** start of DATASET EXTRACT **
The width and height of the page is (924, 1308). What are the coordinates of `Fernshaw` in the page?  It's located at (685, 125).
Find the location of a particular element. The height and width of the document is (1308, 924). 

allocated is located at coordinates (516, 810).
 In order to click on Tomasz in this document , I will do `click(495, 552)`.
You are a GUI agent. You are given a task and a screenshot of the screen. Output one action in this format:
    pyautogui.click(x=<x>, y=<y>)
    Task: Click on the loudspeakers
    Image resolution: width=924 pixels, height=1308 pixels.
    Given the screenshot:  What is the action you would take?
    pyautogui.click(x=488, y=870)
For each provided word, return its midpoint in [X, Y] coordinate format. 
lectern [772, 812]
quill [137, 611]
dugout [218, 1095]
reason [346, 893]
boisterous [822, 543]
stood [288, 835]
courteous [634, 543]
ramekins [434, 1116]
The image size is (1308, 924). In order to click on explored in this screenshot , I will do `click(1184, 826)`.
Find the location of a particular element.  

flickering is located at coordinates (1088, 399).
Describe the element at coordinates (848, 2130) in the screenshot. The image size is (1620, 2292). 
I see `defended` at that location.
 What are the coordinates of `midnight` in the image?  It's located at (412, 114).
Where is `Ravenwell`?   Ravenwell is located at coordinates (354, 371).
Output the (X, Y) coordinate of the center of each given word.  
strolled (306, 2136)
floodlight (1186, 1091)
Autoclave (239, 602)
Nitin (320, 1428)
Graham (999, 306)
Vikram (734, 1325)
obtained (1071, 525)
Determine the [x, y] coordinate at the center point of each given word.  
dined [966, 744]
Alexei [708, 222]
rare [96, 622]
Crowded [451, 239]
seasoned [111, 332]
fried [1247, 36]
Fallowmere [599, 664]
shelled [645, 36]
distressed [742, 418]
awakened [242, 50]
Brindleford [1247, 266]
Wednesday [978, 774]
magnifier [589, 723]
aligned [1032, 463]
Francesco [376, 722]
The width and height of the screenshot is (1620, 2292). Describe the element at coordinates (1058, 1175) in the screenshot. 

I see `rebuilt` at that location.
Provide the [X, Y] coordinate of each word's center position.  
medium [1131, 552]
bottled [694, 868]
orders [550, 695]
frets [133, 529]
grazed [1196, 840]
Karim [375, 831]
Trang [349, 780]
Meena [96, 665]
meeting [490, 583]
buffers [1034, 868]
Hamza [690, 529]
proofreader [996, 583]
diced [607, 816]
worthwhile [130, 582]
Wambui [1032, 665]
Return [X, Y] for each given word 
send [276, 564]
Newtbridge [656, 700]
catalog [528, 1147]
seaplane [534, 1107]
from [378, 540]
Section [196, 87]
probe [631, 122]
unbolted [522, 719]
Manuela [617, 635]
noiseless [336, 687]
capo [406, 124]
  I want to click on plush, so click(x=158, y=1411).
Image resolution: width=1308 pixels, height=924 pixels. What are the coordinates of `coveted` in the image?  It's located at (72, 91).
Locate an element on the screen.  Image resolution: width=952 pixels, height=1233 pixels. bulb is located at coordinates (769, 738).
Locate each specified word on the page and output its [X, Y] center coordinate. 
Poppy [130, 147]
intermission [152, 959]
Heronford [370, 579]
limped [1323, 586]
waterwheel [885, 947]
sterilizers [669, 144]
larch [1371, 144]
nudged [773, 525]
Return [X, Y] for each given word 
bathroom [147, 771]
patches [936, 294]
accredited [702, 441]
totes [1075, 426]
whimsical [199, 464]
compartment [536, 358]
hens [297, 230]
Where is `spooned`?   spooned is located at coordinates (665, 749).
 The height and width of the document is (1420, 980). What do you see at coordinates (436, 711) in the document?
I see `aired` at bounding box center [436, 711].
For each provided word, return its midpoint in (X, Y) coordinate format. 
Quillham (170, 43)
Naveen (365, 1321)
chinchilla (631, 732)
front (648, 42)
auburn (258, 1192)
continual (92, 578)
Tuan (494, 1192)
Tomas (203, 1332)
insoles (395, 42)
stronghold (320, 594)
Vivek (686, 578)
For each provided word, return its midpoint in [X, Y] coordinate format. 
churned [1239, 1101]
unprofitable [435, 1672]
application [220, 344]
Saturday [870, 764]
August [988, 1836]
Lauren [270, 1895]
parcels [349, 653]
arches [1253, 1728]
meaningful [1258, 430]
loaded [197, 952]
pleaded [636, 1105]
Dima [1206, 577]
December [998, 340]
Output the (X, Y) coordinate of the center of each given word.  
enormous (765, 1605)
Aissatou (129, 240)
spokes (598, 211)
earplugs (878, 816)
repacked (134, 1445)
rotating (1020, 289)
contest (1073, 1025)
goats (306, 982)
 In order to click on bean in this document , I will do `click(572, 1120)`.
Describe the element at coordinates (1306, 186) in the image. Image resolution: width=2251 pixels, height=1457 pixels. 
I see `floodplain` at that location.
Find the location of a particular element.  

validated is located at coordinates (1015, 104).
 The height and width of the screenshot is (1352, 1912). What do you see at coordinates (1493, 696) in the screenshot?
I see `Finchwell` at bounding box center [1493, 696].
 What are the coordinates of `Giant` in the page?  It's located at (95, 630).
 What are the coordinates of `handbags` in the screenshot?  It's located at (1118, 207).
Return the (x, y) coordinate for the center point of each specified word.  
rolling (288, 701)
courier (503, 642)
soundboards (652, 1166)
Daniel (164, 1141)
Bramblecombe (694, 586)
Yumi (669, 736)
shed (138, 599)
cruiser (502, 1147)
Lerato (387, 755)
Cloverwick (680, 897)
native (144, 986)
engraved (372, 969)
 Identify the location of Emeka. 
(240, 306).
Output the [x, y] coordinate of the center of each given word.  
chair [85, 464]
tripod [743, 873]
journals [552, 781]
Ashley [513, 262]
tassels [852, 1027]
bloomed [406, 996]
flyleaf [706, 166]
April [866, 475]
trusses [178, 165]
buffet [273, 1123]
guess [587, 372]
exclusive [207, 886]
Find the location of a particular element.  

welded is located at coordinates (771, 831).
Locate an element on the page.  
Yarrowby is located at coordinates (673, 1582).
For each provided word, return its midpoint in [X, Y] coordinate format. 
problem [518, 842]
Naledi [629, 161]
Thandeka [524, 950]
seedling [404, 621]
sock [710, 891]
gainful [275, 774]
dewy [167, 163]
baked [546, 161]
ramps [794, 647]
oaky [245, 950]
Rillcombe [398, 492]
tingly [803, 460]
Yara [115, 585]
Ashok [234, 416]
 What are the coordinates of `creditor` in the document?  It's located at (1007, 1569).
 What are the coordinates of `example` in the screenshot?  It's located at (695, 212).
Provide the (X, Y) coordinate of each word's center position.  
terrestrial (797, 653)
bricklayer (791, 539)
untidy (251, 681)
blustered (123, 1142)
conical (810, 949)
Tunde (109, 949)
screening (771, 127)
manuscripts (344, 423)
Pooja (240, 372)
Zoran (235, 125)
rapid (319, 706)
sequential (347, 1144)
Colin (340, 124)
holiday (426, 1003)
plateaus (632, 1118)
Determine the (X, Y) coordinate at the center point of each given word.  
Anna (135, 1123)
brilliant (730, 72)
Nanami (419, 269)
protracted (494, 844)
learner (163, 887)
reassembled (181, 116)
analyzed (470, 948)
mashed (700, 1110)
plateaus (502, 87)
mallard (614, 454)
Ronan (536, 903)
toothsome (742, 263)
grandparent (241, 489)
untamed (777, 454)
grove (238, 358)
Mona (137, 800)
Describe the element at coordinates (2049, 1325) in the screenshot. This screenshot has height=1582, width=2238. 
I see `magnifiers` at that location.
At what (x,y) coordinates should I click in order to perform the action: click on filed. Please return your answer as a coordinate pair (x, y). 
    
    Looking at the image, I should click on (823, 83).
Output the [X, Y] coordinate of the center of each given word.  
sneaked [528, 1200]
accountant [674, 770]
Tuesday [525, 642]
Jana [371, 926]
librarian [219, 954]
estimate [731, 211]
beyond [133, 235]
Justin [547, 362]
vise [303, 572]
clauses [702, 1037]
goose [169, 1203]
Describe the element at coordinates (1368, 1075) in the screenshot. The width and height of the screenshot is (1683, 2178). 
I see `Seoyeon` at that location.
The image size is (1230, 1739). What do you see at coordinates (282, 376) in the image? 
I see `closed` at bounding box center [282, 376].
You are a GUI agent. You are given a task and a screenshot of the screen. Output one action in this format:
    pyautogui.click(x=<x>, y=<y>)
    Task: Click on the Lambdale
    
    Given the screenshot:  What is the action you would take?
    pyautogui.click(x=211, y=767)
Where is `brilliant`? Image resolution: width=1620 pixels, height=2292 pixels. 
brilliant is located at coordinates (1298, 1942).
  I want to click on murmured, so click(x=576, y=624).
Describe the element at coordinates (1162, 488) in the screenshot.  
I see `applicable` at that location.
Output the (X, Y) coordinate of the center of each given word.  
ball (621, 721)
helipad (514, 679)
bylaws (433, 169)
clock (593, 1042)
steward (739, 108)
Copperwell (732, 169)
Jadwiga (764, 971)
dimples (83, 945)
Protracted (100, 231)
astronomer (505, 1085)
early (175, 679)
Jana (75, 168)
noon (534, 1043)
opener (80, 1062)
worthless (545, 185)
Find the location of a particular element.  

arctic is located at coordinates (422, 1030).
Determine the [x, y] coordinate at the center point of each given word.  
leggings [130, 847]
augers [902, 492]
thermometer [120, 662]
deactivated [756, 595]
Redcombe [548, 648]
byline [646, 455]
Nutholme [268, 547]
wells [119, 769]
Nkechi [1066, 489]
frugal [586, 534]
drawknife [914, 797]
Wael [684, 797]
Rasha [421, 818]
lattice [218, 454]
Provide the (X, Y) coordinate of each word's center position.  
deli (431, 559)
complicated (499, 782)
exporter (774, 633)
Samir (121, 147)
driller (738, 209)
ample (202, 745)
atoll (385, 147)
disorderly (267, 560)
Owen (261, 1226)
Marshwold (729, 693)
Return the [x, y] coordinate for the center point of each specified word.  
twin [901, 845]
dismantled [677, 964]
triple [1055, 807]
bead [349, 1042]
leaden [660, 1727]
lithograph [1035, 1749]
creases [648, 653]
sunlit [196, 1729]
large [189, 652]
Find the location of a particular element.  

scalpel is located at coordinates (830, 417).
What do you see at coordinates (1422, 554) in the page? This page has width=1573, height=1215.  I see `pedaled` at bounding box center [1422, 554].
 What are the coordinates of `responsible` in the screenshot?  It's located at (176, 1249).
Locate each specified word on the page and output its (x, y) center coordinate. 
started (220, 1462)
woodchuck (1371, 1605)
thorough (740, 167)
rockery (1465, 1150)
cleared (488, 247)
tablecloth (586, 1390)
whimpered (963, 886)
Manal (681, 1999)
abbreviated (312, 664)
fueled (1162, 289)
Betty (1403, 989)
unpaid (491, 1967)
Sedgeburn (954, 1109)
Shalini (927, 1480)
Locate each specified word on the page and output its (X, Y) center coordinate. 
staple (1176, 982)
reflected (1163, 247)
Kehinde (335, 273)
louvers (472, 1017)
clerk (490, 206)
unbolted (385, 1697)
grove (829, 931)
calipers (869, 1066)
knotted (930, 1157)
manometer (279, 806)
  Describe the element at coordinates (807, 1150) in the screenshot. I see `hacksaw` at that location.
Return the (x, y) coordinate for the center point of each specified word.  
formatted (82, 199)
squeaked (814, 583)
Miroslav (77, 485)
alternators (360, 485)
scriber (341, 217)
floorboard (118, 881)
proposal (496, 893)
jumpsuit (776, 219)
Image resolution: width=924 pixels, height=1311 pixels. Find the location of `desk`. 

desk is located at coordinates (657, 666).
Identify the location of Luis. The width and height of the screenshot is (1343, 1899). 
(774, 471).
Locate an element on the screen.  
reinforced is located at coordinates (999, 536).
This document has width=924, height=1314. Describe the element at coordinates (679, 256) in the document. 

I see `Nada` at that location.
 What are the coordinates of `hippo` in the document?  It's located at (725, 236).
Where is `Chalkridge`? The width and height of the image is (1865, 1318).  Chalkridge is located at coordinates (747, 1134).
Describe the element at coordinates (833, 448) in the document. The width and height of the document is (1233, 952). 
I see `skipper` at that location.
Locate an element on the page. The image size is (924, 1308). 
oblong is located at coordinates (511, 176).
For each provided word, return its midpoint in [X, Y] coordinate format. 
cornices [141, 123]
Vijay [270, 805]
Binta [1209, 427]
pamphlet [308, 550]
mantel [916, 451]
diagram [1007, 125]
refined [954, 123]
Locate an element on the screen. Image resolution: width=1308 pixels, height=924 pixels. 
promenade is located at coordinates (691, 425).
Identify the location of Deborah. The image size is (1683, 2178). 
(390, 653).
** end of DATASET EXTRACT **
Copy the entries verbatim, from the line with "squeaked (814, 583)" up to and including the line with "(774, 471).".

RIGHT ANSWER
squeaked (814, 583)
Miroslav (77, 485)
alternators (360, 485)
scriber (341, 217)
floorboard (118, 881)
proposal (496, 893)
jumpsuit (776, 219)
Image resolution: width=924 pixels, height=1311 pixels. Find the location of `desk`. 

desk is located at coordinates (657, 666).
Identify the location of Luis. The width and height of the screenshot is (1343, 1899). 
(774, 471).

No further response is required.